-- Work instructions --
Please state how many lines of the data contain "shoe". The number by itself is enough.

-- Supplied data --

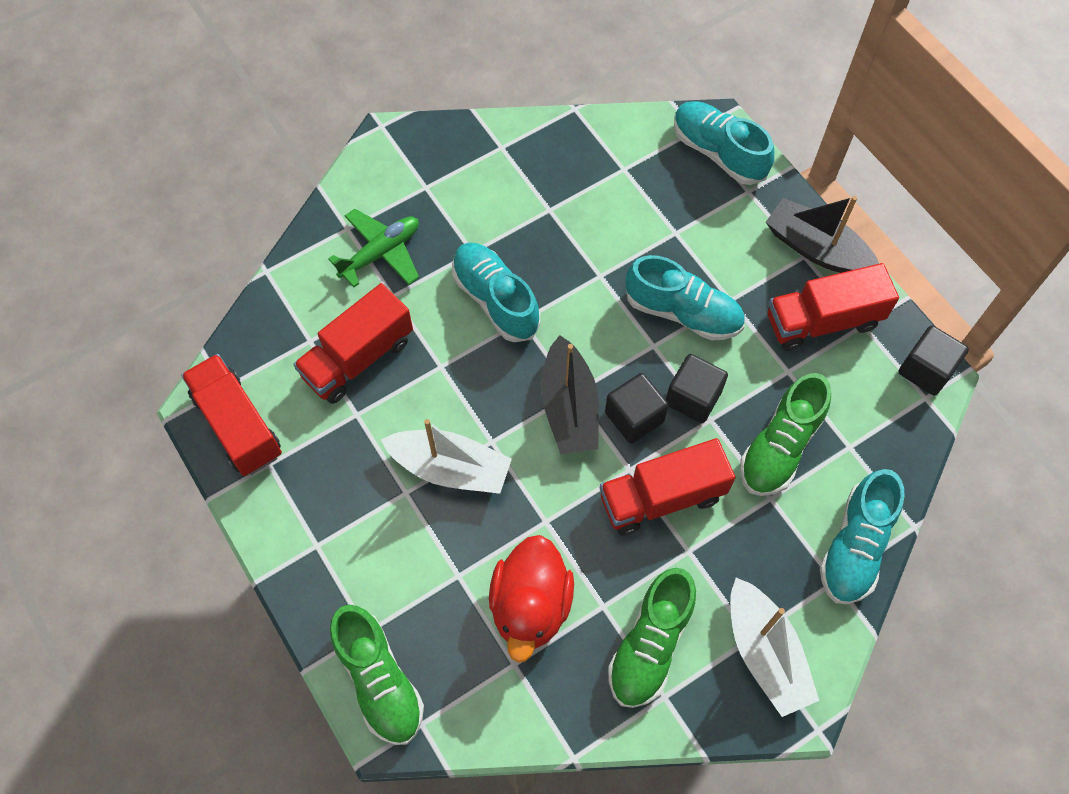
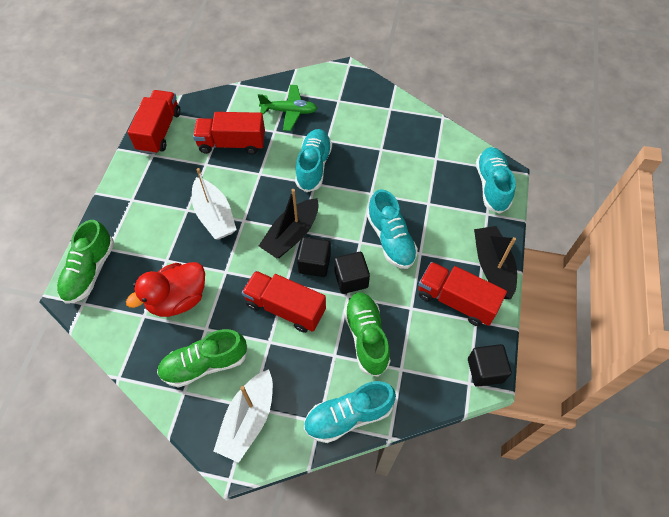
camera: 45 degrees right, 5 degrees down
green shoe [740,373,831,496] -> green shoe turned 90 degrees clockwise [344,293,390,377]

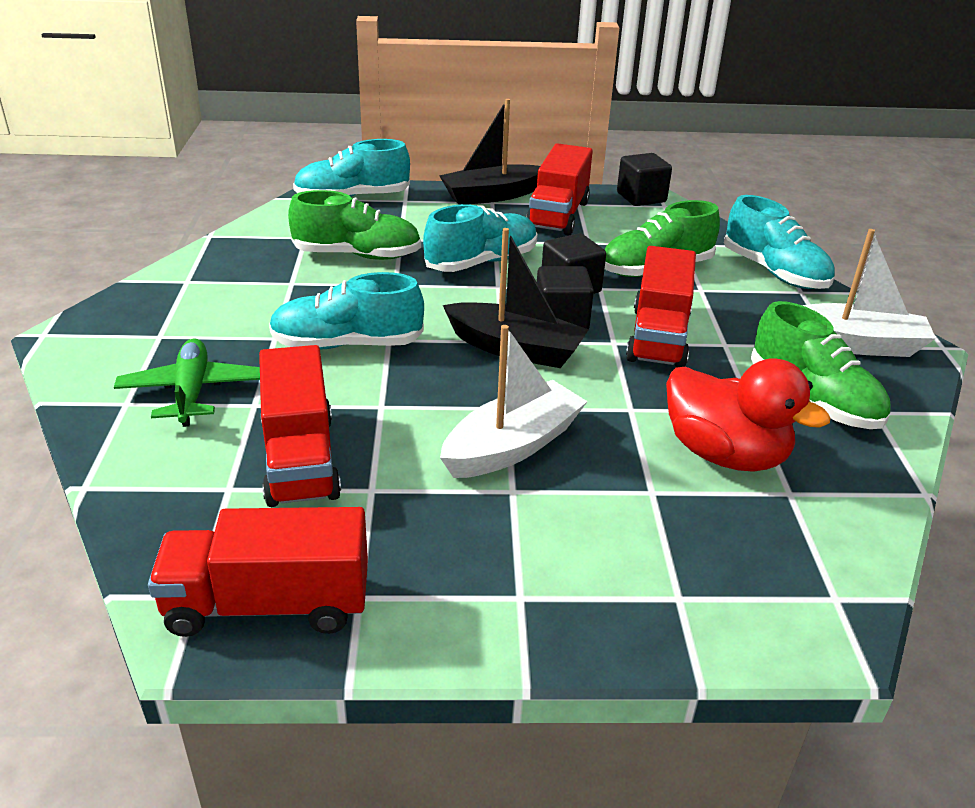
camera: 105 degrees left, 25 degrees down
green shoe [57,220,114,304] -> green shoe moved to [288,190,421,260]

-- Output for this task --
2